- _Exercise data_:

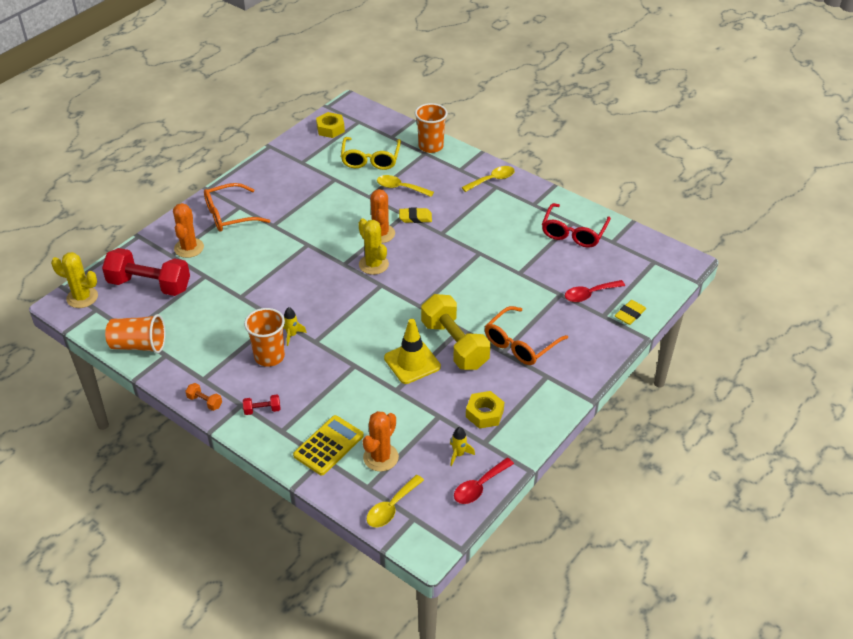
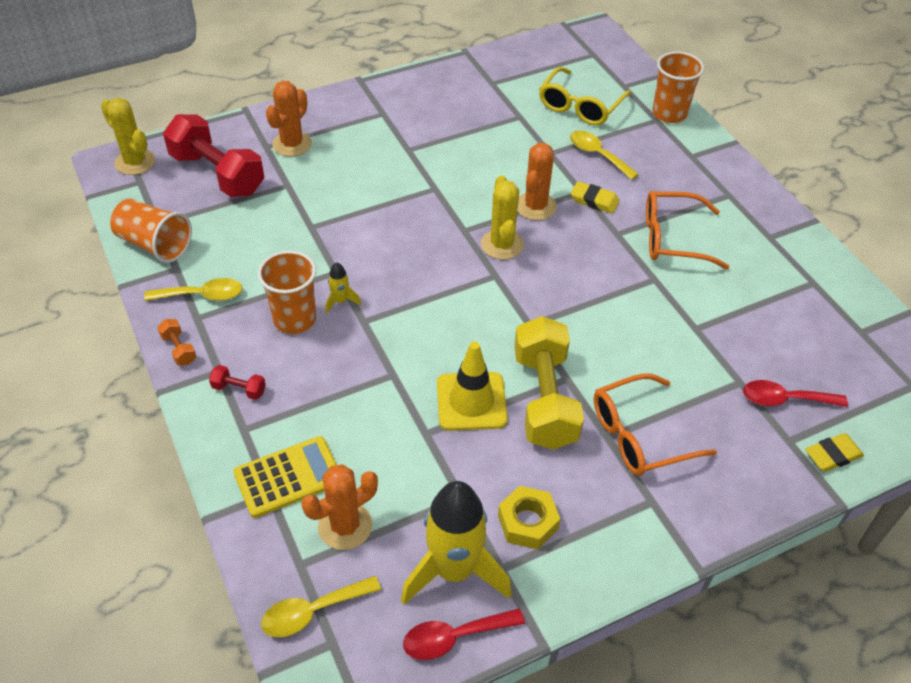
camera: 25 degrees right, 5 degrees up
(229, 215) = (365, 120): orange glasses -> orange glasses (673, 238)
(330, 129) = (553, 53): yellow nut -> none
(458, 454) = (454, 570): yellow rocket -> yellow rocket, size x2.40
(492, 180) = (729, 184): yellow spoon -> yellow spoon (202, 295)
(573, 232) = (808, 298): red glasses -> none

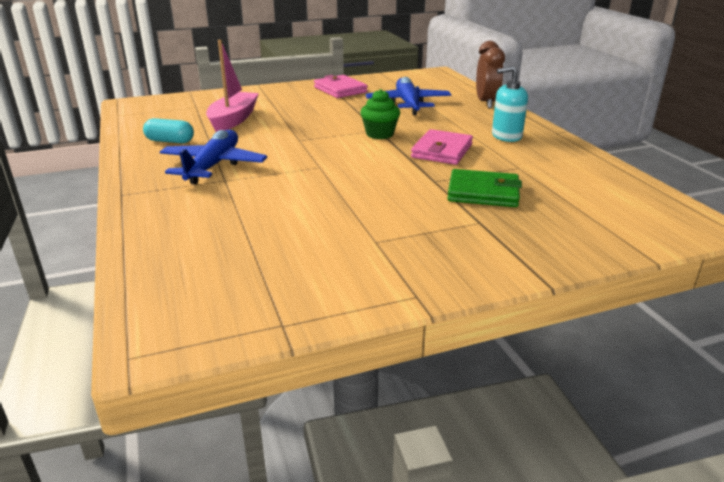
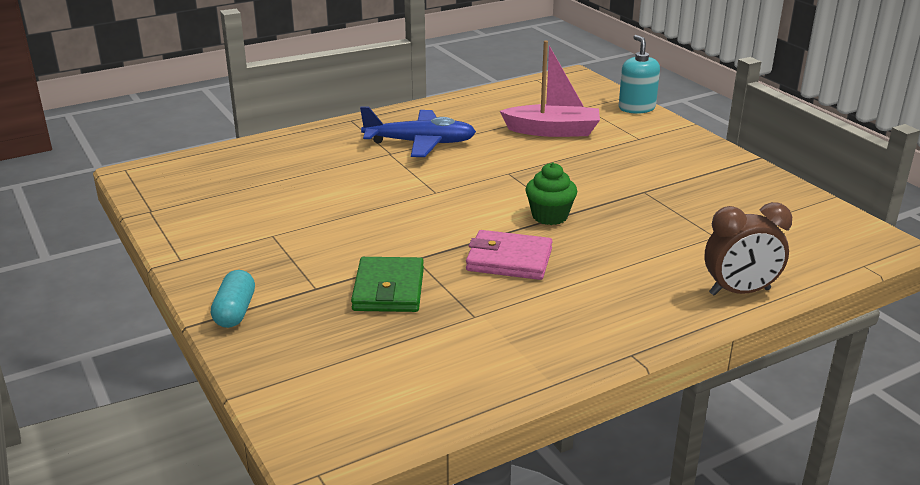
camera: 80 degrees right, 0 degrees up
(170, 141) = (475, 114): turquoise capsule -> turquoise capsule (235, 312)
(340, 90) = (713, 175): pink wallet -> none
(408, 104) = (685, 227): blue plane -> none
(506, 136) = (589, 308): turquoise soap dispenser -> turquoise soap dispenser (636, 108)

- _Prompt_:
Using the entries above, return each line in which the word "yellow" occurs.

- _Solution for this exercise_:
(330, 129) = (553, 53): yellow nut -> none
(458, 454) = (454, 570): yellow rocket -> yellow rocket, size x2.40
(492, 180) = (729, 184): yellow spoon -> yellow spoon (202, 295)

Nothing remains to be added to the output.